---------- Recorded data ----------
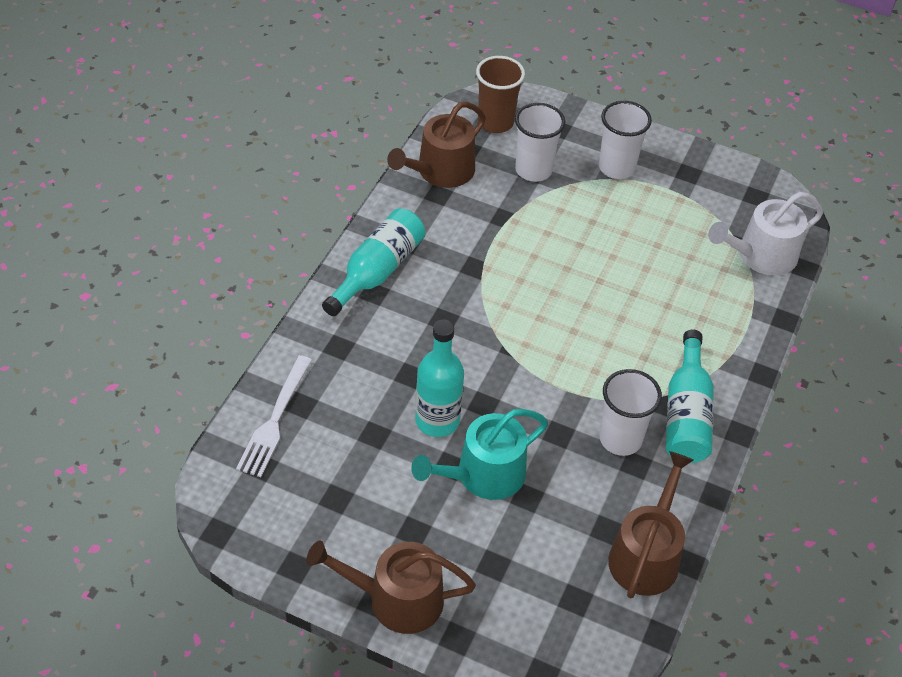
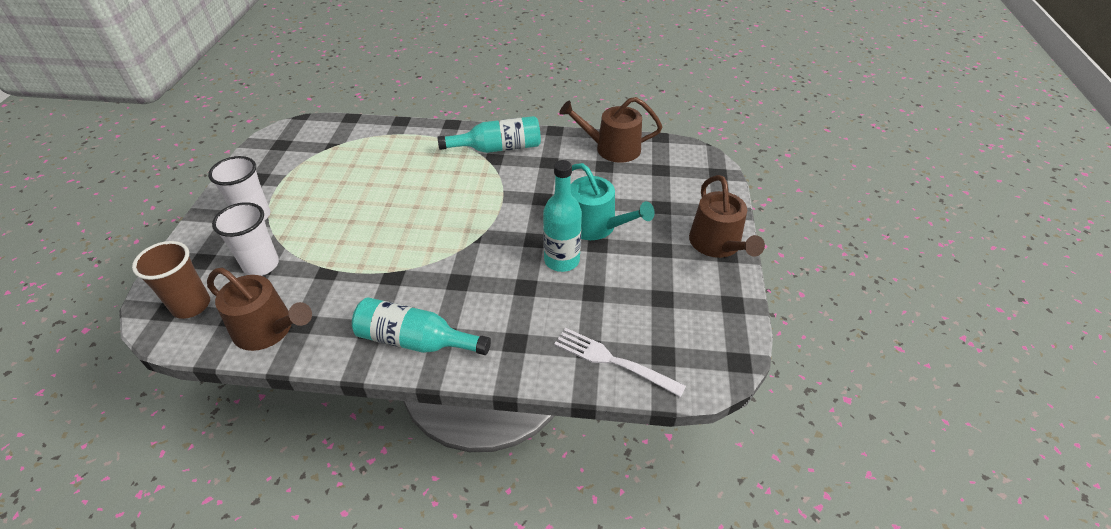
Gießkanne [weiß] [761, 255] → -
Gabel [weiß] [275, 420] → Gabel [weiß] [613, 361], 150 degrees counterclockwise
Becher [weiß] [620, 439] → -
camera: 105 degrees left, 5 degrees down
----------
Exercise objective: What this calls for is a word-for-word copy of the listing above, pictures excluded.

Response area:
Gießkanne [weiß] [761, 255] → -
Gabel [weiß] [275, 420] → Gabel [weiß] [613, 361], 150 degrees counterclockwise
Becher [weiß] [620, 439] → -
camera: 105 degrees left, 5 degrees down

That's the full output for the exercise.